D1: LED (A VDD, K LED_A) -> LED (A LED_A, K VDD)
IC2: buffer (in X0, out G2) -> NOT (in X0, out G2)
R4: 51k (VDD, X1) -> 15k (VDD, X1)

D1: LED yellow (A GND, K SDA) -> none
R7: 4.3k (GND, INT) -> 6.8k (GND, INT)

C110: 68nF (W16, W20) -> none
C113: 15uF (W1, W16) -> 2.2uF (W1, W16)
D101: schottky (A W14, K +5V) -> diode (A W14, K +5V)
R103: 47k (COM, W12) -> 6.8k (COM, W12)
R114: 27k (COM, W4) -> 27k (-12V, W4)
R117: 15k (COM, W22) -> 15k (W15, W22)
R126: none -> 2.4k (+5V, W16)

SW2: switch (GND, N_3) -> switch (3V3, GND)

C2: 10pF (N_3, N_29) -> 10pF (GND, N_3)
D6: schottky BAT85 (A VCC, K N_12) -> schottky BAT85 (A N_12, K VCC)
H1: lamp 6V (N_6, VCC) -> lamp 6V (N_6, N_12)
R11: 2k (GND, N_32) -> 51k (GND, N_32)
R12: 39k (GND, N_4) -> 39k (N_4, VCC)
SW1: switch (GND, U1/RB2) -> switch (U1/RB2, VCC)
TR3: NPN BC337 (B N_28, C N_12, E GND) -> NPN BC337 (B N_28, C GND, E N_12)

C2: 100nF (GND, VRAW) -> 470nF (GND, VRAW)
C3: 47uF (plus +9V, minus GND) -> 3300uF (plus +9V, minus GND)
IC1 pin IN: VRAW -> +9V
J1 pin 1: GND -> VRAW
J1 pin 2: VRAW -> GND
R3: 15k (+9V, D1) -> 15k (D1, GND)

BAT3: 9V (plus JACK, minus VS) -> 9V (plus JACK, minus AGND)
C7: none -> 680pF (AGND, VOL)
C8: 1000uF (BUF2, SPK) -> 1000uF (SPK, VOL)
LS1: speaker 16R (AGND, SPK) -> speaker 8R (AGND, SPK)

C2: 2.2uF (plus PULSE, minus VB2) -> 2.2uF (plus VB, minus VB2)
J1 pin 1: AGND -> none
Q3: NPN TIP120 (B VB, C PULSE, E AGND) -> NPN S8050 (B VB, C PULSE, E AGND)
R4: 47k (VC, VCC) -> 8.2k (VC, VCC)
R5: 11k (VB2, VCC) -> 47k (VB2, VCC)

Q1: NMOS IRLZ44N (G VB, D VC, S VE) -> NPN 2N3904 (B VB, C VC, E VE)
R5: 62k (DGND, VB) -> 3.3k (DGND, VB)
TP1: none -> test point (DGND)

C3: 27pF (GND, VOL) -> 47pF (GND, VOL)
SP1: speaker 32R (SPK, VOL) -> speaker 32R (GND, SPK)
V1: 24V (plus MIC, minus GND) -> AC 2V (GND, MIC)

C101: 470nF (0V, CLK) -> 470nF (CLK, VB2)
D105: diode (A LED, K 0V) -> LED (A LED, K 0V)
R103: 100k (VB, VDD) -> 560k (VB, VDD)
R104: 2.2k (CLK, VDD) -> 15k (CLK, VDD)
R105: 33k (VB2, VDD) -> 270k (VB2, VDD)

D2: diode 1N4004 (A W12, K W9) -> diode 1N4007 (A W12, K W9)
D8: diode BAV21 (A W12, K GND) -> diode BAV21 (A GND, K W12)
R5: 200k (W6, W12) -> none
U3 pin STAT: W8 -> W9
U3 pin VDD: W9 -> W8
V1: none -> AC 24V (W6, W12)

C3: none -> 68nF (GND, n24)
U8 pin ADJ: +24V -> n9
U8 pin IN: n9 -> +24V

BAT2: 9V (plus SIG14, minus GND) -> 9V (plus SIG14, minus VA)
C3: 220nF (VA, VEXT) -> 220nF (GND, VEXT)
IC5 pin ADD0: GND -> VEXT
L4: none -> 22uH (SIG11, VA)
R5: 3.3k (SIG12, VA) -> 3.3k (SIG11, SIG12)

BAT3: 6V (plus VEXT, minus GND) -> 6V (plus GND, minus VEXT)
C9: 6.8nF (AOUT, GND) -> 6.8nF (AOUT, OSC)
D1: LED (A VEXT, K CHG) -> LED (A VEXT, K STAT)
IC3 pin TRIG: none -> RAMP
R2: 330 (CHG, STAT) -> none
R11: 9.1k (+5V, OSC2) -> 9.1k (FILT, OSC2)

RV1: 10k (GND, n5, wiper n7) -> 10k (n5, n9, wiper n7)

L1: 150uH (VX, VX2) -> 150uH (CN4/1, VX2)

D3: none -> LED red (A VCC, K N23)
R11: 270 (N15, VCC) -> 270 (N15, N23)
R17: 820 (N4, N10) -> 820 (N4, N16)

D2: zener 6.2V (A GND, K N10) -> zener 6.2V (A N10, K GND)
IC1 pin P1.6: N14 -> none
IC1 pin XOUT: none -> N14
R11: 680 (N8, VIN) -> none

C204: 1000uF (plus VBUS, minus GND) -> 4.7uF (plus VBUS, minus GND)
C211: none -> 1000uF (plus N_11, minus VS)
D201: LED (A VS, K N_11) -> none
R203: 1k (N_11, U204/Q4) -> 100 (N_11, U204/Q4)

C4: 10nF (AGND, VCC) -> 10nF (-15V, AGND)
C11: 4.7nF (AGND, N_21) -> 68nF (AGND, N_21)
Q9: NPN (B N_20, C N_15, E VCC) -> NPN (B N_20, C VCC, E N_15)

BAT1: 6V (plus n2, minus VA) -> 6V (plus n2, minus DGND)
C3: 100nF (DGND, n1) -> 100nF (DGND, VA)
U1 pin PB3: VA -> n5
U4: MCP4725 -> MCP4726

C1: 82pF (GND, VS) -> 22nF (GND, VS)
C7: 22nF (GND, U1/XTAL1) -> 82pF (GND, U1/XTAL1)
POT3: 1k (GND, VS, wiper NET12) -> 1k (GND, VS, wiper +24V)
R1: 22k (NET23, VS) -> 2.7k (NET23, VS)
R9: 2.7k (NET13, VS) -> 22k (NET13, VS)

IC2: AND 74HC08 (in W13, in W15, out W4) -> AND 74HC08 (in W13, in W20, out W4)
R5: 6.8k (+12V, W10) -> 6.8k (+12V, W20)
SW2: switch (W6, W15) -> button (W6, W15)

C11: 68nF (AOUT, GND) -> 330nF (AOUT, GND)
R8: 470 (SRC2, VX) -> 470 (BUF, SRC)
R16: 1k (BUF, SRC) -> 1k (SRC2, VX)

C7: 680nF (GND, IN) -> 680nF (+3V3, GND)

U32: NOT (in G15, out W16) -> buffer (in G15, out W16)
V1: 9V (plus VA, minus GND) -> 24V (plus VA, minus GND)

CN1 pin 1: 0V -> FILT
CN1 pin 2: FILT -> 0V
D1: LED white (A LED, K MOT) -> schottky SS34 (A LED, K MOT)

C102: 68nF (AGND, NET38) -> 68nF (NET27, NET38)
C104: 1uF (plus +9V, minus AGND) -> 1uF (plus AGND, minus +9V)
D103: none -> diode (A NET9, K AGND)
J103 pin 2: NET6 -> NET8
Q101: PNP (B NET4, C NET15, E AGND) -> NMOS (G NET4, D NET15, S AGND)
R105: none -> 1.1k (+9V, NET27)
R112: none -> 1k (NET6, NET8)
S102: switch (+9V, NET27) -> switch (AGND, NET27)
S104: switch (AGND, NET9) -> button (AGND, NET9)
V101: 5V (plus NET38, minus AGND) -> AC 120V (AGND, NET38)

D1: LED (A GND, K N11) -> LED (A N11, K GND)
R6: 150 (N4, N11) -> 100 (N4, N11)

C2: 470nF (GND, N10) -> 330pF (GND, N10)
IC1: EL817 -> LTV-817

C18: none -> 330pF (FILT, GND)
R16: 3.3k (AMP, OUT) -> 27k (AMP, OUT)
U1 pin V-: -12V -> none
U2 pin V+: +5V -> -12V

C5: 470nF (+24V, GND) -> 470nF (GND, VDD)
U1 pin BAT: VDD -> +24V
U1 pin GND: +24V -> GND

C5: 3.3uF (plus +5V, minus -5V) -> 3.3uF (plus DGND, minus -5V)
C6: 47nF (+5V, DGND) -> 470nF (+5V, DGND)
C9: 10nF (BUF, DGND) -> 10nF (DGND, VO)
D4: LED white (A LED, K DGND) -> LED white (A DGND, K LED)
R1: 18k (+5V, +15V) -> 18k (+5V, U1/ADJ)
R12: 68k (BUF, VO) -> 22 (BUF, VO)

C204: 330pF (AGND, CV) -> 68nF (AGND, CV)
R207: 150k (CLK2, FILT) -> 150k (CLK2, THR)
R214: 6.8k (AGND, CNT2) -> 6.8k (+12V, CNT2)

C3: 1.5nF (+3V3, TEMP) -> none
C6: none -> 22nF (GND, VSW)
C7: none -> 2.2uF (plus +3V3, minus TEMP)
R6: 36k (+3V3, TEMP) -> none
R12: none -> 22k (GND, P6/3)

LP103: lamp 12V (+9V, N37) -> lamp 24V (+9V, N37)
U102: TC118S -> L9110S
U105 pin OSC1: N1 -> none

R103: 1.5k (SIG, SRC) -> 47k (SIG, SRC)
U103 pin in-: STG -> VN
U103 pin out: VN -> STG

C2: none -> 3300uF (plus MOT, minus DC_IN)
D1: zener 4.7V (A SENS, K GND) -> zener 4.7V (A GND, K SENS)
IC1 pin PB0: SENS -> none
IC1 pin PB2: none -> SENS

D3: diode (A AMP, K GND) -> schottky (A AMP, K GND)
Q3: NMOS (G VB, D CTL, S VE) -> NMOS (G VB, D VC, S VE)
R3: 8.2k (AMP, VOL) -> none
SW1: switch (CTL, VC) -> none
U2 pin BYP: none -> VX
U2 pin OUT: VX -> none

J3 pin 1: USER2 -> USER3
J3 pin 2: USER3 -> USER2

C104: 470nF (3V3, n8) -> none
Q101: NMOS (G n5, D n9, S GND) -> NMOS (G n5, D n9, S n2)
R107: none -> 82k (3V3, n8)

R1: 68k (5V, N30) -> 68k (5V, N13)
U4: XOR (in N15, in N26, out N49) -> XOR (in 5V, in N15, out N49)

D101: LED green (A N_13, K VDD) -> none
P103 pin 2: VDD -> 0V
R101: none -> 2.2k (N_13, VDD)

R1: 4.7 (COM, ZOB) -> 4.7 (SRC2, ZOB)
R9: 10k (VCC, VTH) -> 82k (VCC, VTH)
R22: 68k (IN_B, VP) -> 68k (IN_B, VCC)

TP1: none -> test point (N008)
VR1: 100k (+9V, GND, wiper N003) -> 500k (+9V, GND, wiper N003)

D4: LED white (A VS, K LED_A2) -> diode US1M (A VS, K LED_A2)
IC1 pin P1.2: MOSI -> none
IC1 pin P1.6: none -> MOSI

☆ ☆ ☆ ☆ ☆ ☆ ☆

■ TASK TO COMPLETE
In the entries above, the lines from the one bearing "C101: 470nF (0V, CLK) -> 470nF (CLK, VB2)" up to and including the one bearing "C3: 220nF (VA, VEXT) -> 220nF (GND, VEXT)" should be transcribed exactly; no other line is wanted.

■ ANSWER SPACE
C101: 470nF (0V, CLK) -> 470nF (CLK, VB2)
D105: diode (A LED, K 0V) -> LED (A LED, K 0V)
R103: 100k (VB, VDD) -> 560k (VB, VDD)
R104: 2.2k (CLK, VDD) -> 15k (CLK, VDD)
R105: 33k (VB2, VDD) -> 270k (VB2, VDD)

D2: diode 1N4004 (A W12, K W9) -> diode 1N4007 (A W12, K W9)
D8: diode BAV21 (A W12, K GND) -> diode BAV21 (A GND, K W12)
R5: 200k (W6, W12) -> none
U3 pin STAT: W8 -> W9
U3 pin VDD: W9 -> W8
V1: none -> AC 24V (W6, W12)

C3: none -> 68nF (GND, n24)
U8 pin ADJ: +24V -> n9
U8 pin IN: n9 -> +24V

BAT2: 9V (plus SIG14, minus GND) -> 9V (plus SIG14, minus VA)
C3: 220nF (VA, VEXT) -> 220nF (GND, VEXT)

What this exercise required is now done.